(Image sets with object changes)
----
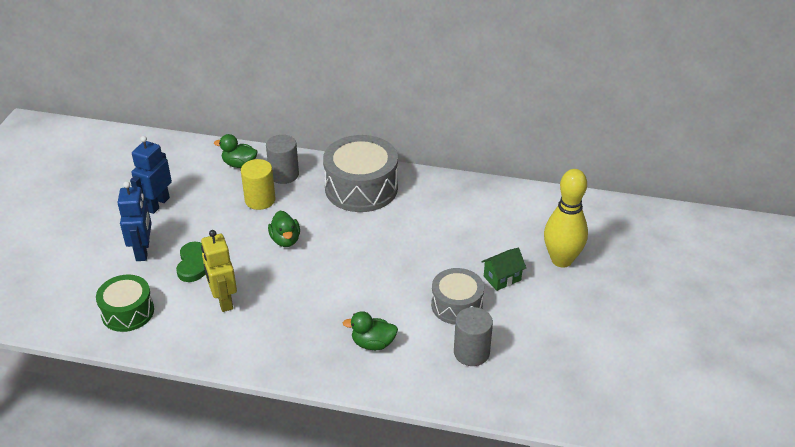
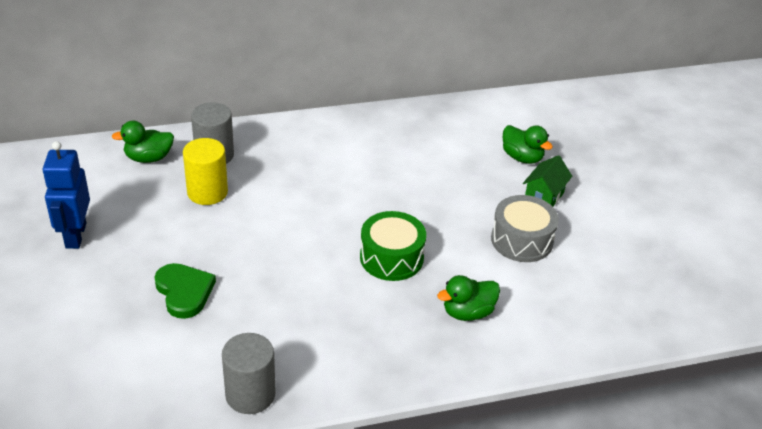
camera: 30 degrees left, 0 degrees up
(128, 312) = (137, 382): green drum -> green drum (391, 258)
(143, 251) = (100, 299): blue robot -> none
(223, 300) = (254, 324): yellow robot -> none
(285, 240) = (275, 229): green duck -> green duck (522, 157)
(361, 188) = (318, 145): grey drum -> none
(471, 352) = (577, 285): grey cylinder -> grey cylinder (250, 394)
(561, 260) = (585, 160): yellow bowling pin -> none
----
_Goal of the exercise_. For every line above that includes the string "green", copy the line.

_The answer_.
(128, 312) = (137, 382): green drum -> green drum (391, 258)
(285, 240) = (275, 229): green duck -> green duck (522, 157)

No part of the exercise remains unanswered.